Nothing but the pictures may be left out. Restate the rest of the entries word for word.

(Stored items from a collection)
____

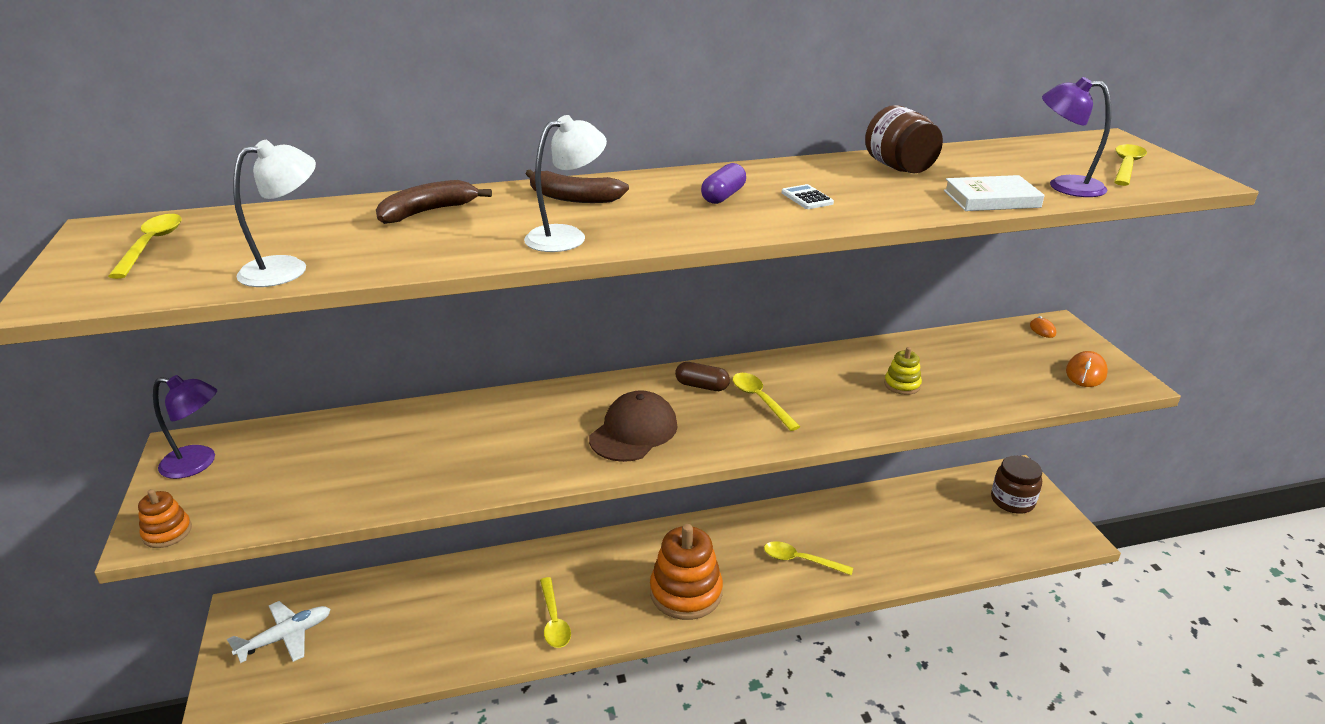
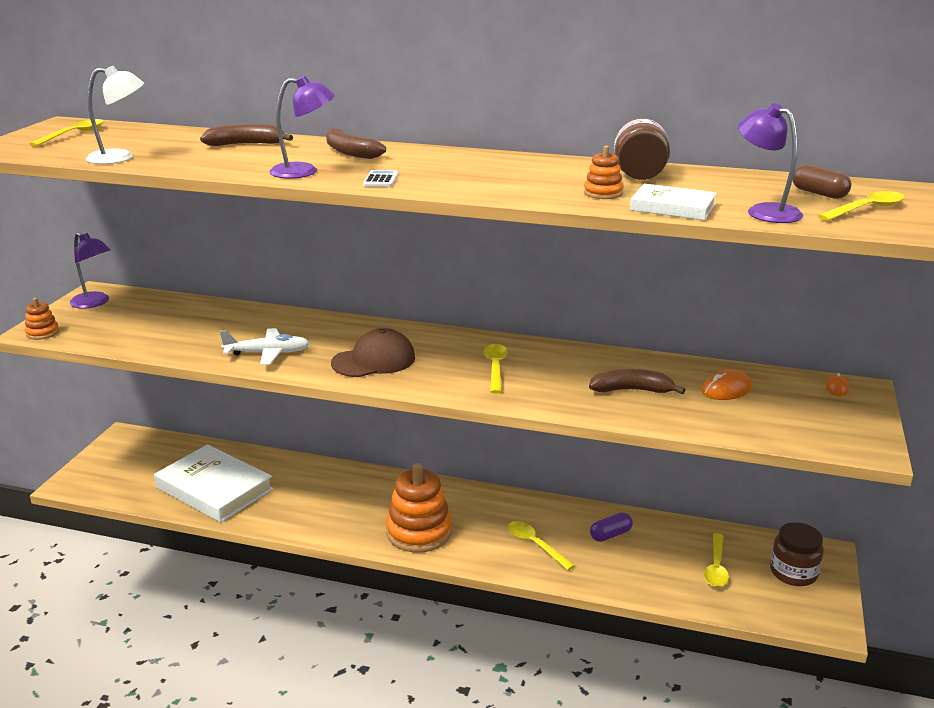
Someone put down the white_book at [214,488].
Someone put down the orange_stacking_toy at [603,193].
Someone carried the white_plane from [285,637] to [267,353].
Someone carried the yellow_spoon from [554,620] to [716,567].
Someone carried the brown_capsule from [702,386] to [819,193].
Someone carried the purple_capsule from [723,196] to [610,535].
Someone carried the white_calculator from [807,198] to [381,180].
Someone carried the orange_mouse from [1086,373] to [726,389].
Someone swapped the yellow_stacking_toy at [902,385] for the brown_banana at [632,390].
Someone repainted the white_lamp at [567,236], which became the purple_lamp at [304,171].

____

◆ **RESULT**
Someone put down the white_book at [214,488].
Someone put down the orange_stacking_toy at [603,193].
Someone carried the white_plane from [285,637] to [267,353].
Someone carried the yellow_spoon from [554,620] to [716,567].
Someone carried the brown_capsule from [702,386] to [819,193].
Someone carried the purple_capsule from [723,196] to [610,535].
Someone carried the white_calculator from [807,198] to [381,180].
Someone carried the orange_mouse from [1086,373] to [726,389].
Someone swapped the yellow_stacking_toy at [902,385] for the brown_banana at [632,390].
Someone repainted the white_lamp at [567,236], which became the purple_lamp at [304,171].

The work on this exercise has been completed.